**Given data:**
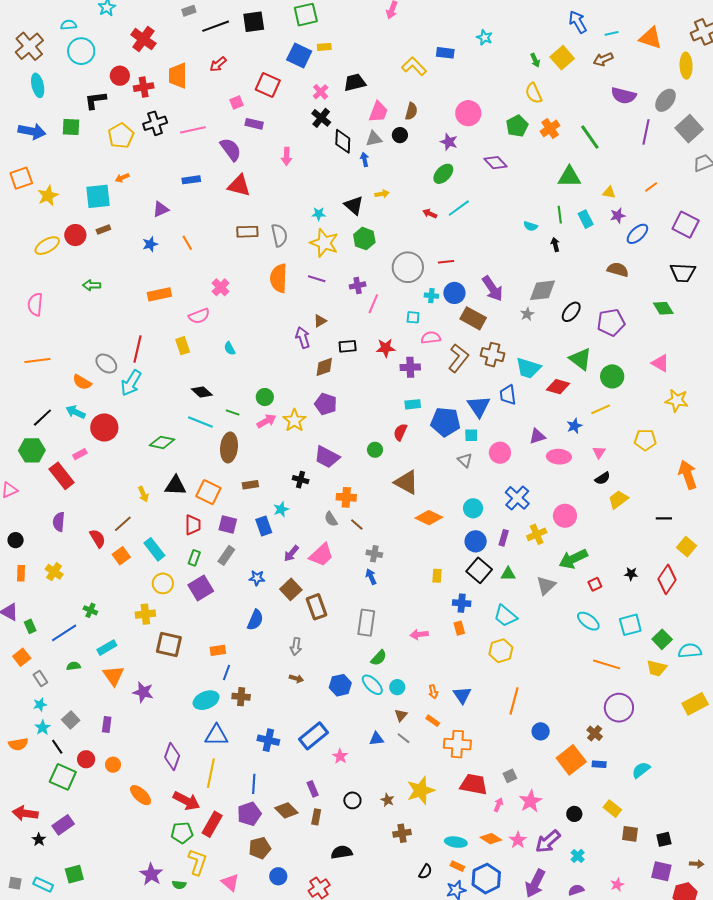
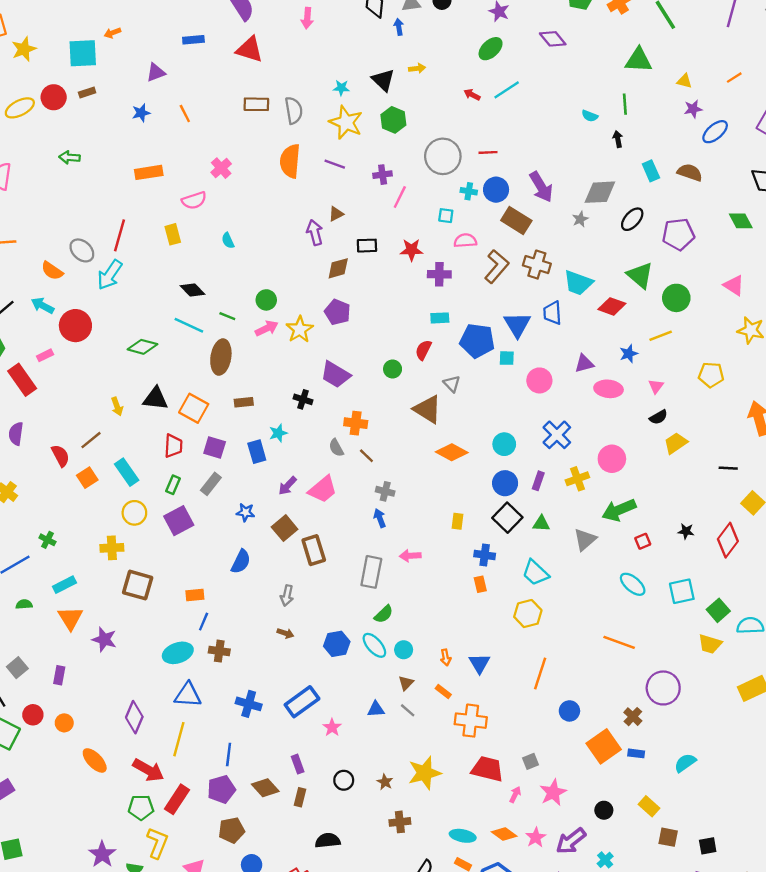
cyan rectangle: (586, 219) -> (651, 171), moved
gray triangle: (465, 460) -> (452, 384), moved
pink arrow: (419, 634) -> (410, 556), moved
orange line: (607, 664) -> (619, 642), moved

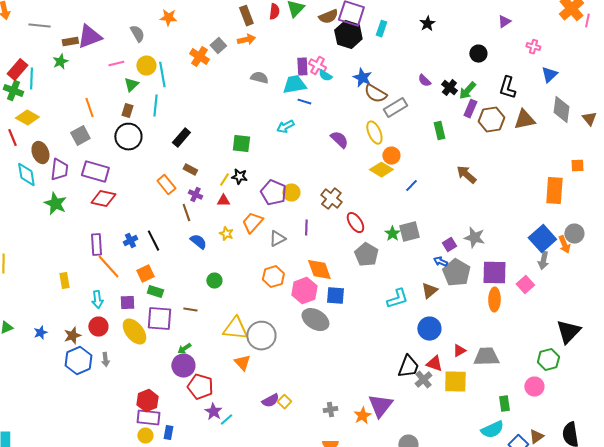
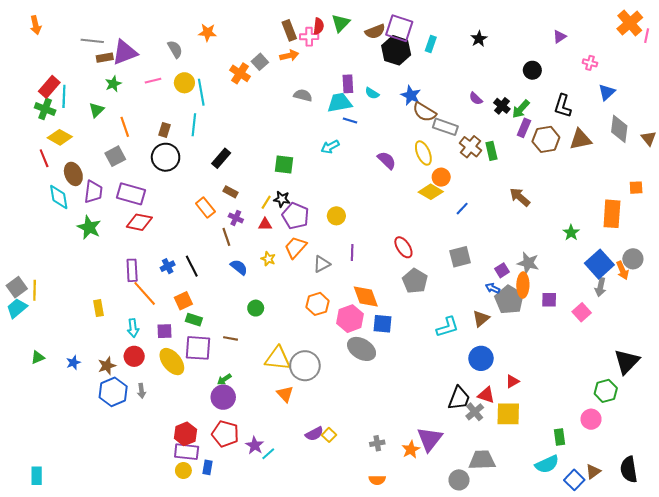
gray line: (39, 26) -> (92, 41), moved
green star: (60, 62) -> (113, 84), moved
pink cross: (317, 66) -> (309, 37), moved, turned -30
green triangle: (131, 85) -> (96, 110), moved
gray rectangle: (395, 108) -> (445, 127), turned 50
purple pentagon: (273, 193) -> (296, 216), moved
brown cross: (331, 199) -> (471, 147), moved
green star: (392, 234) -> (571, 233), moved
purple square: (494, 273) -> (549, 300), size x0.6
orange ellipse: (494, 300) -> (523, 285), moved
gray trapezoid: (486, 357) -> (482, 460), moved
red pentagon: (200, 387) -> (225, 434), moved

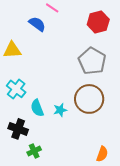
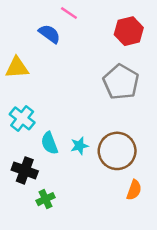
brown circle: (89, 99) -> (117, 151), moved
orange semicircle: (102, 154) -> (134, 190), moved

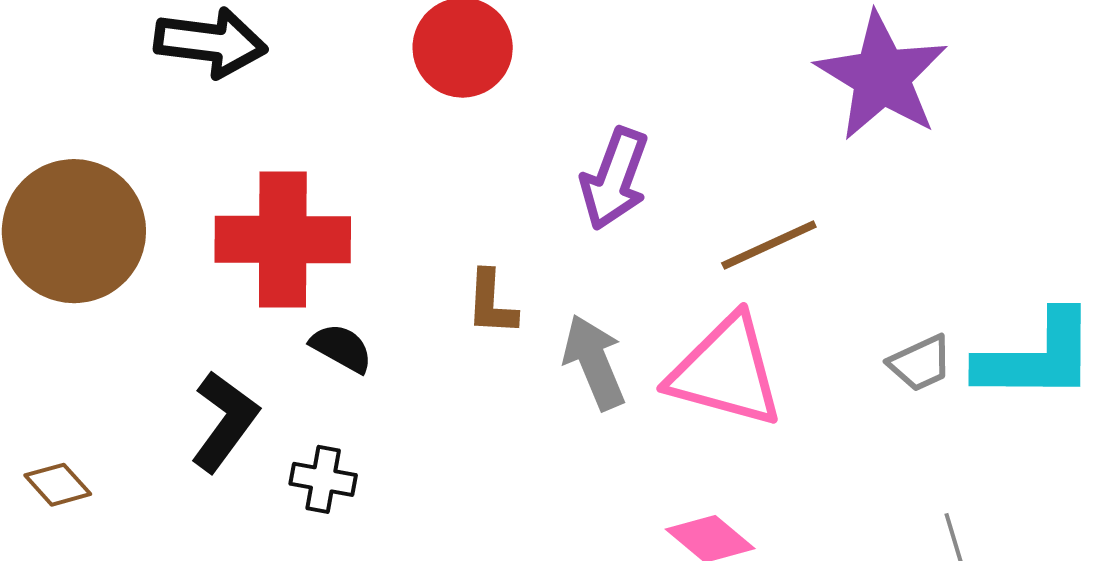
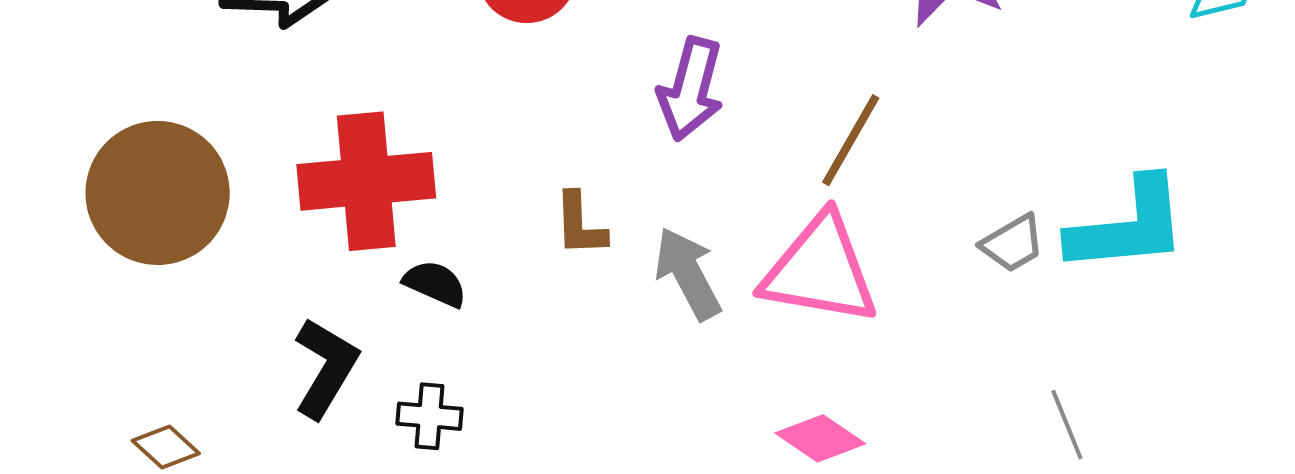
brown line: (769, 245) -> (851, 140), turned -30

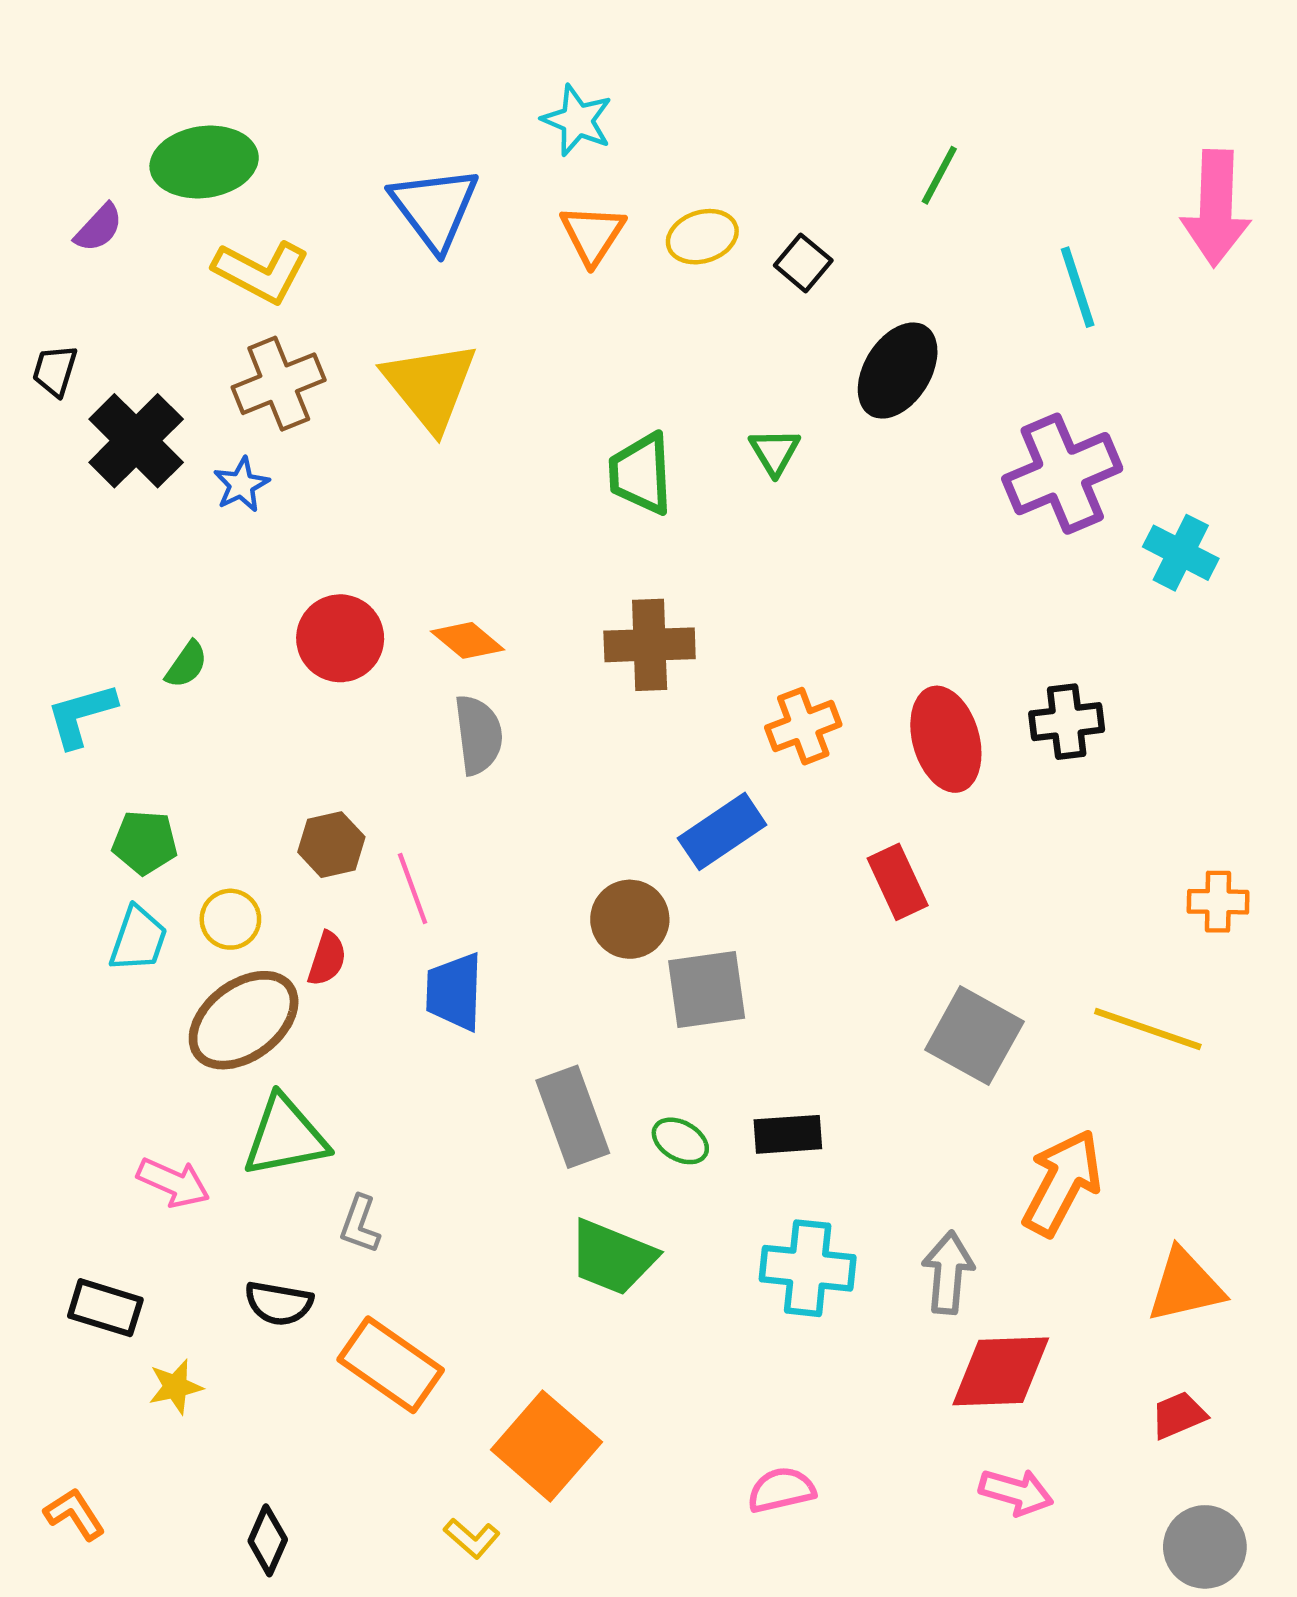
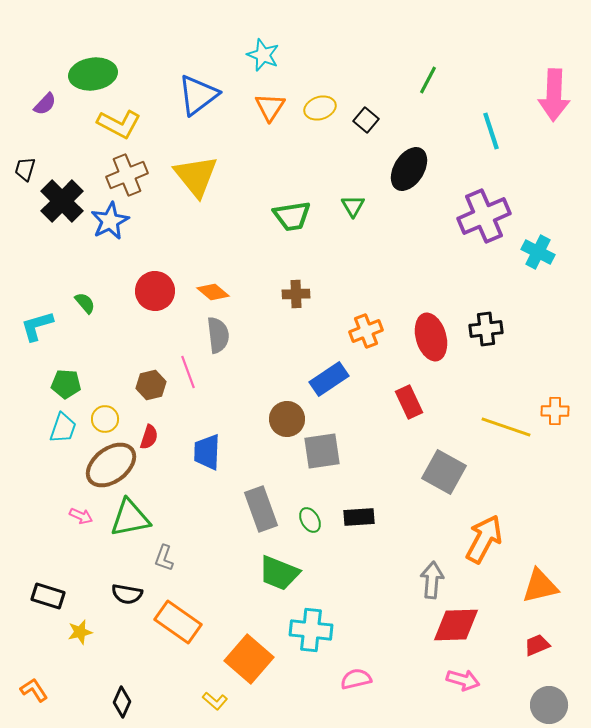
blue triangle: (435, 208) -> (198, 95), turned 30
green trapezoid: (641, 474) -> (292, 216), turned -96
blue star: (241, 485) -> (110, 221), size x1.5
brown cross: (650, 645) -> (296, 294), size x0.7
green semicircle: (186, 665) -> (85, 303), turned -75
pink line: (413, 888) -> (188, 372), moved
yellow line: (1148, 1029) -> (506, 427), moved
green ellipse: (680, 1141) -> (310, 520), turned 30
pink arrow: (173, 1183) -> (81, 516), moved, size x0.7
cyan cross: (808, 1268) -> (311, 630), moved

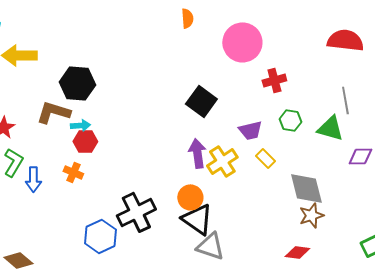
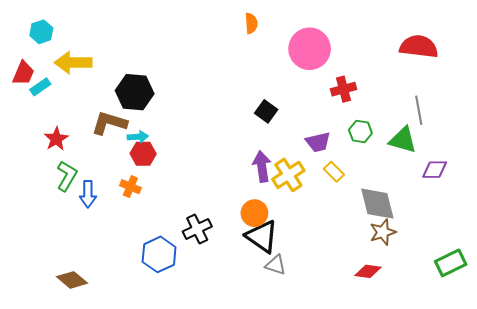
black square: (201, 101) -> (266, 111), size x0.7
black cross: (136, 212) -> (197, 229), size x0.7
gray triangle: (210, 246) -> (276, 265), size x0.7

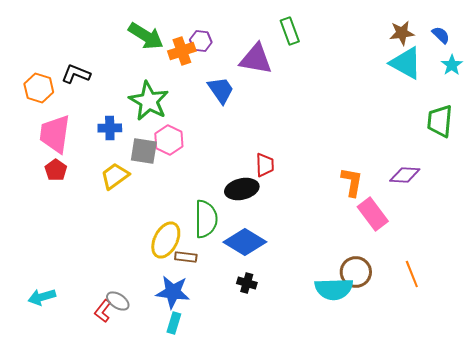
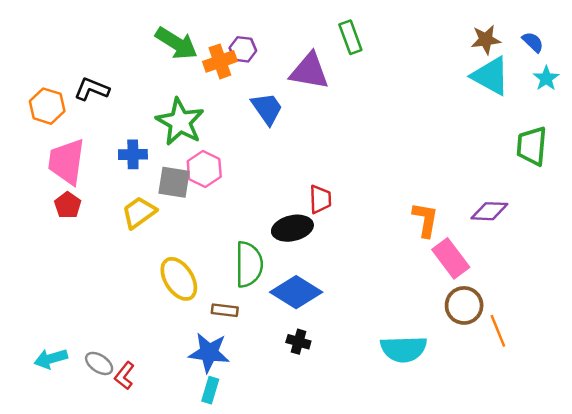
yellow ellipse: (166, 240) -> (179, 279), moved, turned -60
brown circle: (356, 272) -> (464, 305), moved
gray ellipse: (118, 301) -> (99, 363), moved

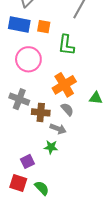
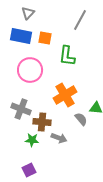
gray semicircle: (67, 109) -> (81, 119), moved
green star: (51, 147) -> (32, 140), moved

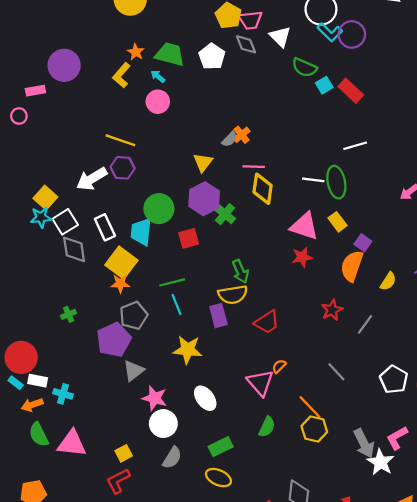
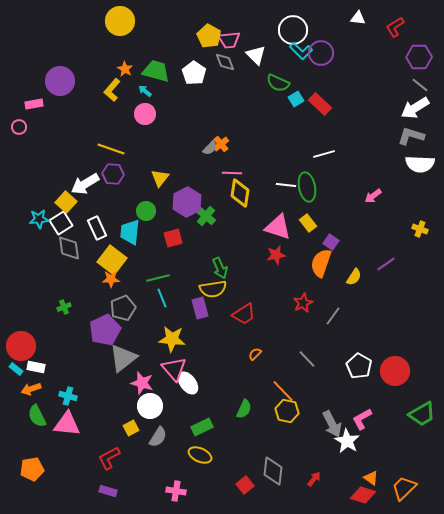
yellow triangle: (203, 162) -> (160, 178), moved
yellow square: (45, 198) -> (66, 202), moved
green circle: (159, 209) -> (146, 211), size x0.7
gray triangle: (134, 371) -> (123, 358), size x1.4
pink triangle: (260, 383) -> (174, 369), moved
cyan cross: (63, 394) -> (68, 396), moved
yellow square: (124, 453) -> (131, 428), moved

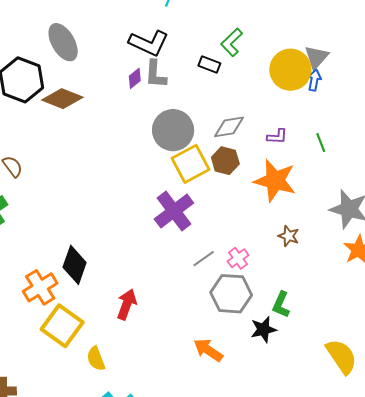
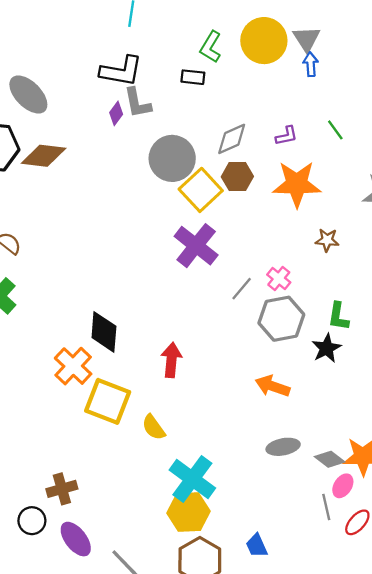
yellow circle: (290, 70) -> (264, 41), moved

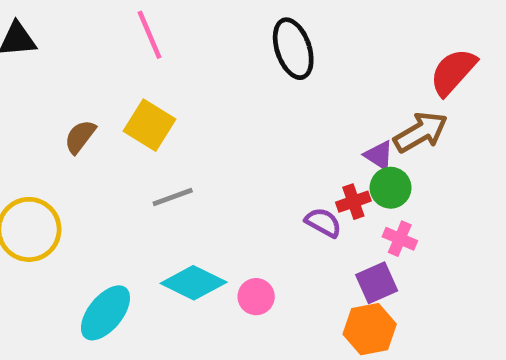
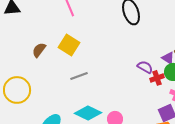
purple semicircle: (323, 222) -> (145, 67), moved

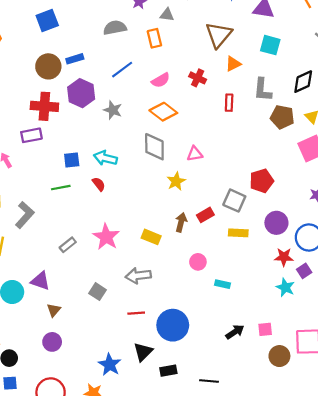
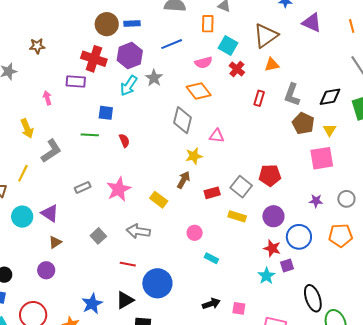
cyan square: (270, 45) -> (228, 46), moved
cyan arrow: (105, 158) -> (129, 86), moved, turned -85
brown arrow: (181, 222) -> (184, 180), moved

**Aim of the exercise:** Go over the listing above and return each line with "black".

**Task response:**
black square: (201, 101) -> (266, 111), size x0.7
black cross: (136, 212) -> (197, 229), size x0.7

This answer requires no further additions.